EXERCISE BRIEF:
When you restate the data, keep every word as it is and drop the images.

(RECORDED INFORMATION begins)

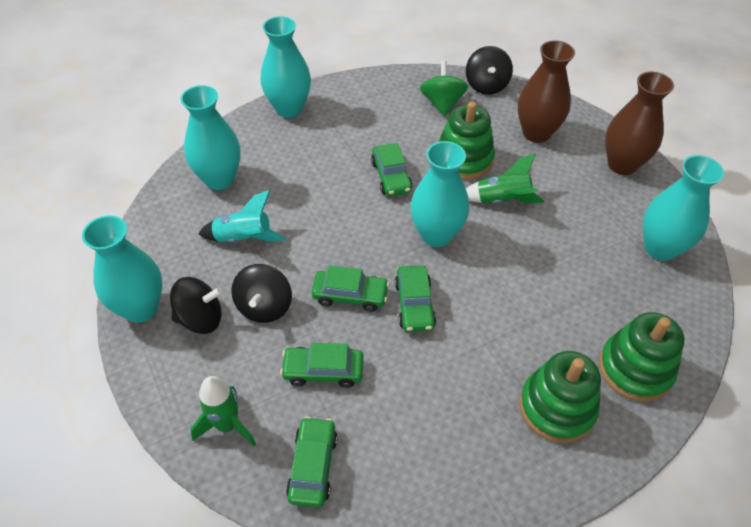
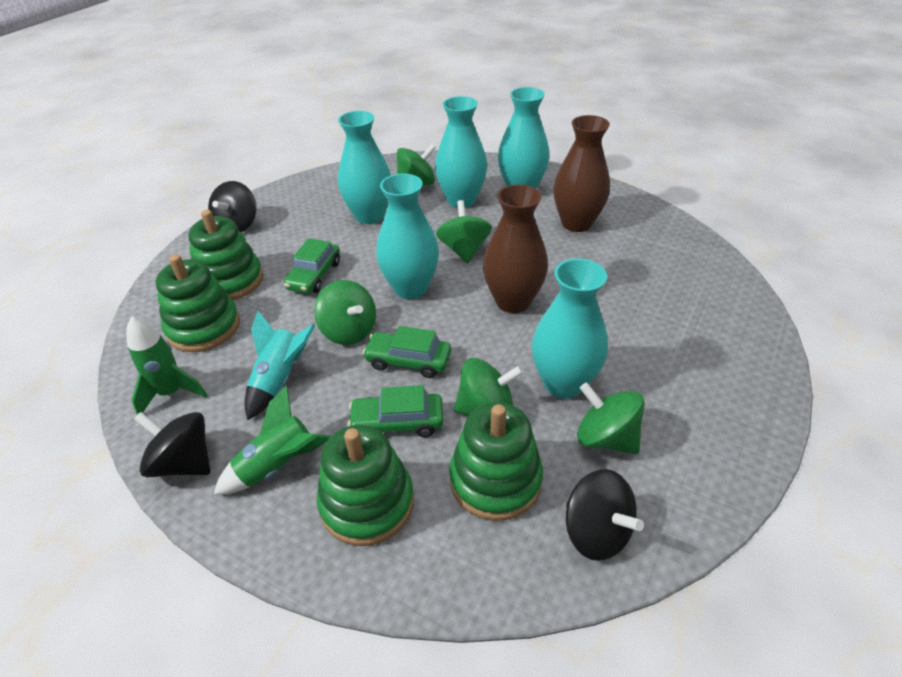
green car: 5 -> 3
green spinning top: 1 -> 5
green stacking toy: 3 -> 4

(RECORDED INFORMATION ends)

WRITTEN ANSWER:
green car: 5 -> 3
green spinning top: 1 -> 5
green stacking toy: 3 -> 4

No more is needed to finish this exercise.